EXERCISE: Report every line from the following entries that contains the string "grey".

Scene difference descriptions:
▼

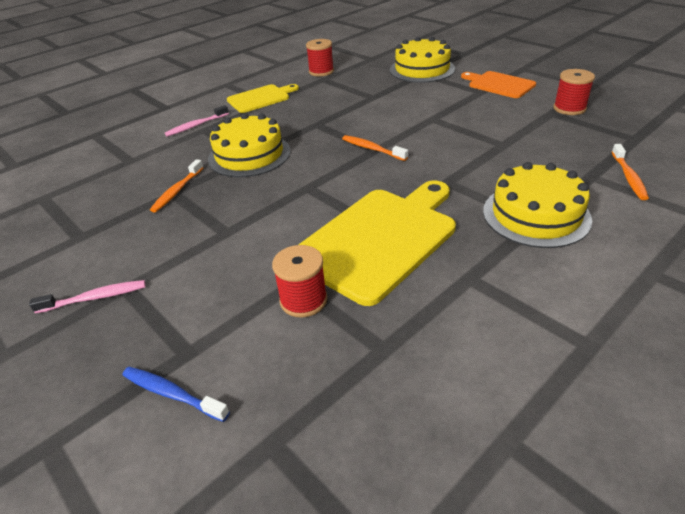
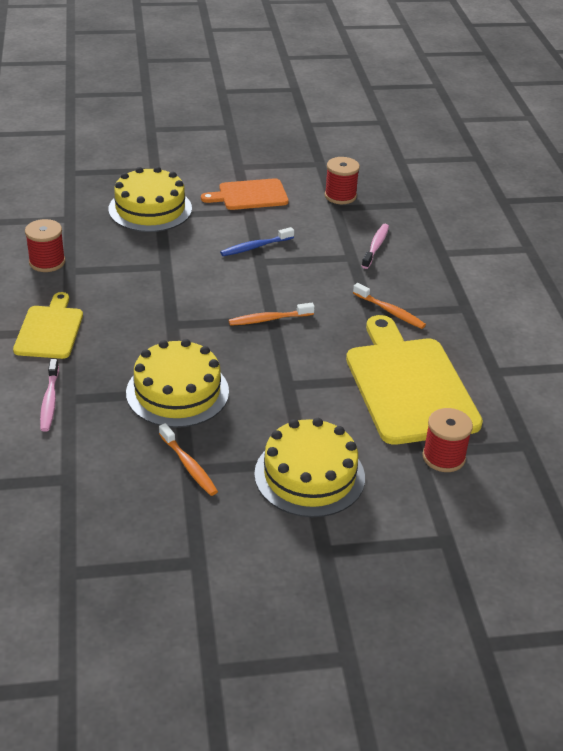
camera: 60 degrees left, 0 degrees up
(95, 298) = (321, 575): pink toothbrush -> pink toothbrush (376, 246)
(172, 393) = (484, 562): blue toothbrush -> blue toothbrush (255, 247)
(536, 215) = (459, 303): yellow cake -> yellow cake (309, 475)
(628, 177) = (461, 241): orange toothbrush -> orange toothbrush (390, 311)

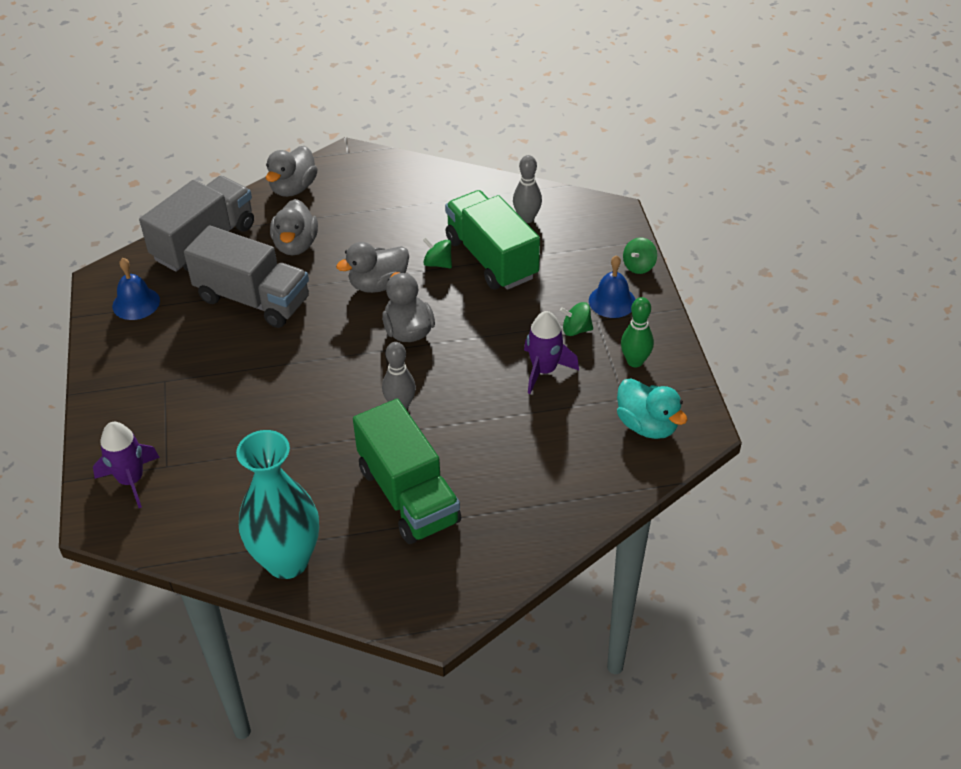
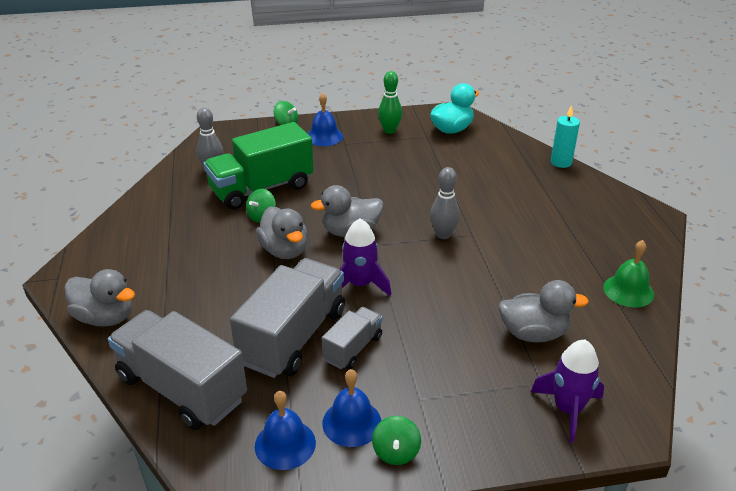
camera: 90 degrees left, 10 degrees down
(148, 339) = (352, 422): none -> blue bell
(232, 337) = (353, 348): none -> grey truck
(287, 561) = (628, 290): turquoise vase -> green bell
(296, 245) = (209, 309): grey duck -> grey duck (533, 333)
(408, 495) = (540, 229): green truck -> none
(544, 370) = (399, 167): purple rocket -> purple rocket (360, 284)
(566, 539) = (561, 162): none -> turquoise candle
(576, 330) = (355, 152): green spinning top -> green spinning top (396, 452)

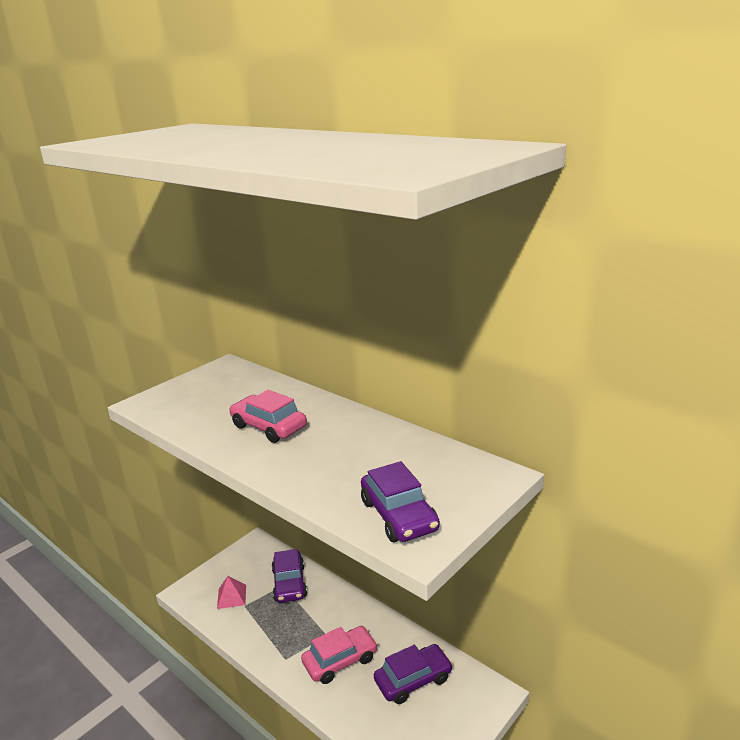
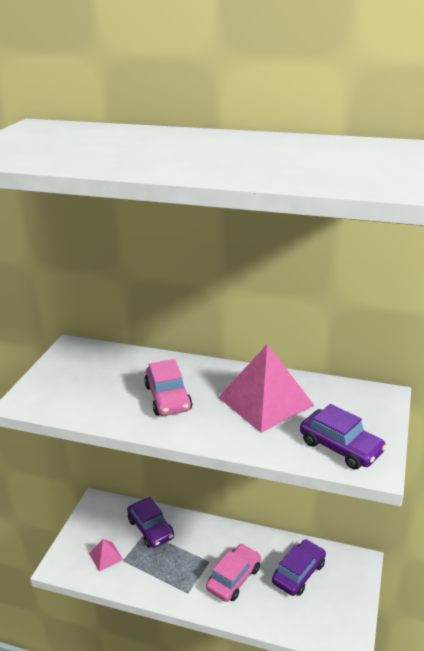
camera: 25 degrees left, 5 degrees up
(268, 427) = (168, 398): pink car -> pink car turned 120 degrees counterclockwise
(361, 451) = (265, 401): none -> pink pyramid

▲

COMPLETED TASK:
(232, 337) = (353, 348): none -> grey truck
(296, 245) = (209, 309): grey duck -> grey duck (533, 333)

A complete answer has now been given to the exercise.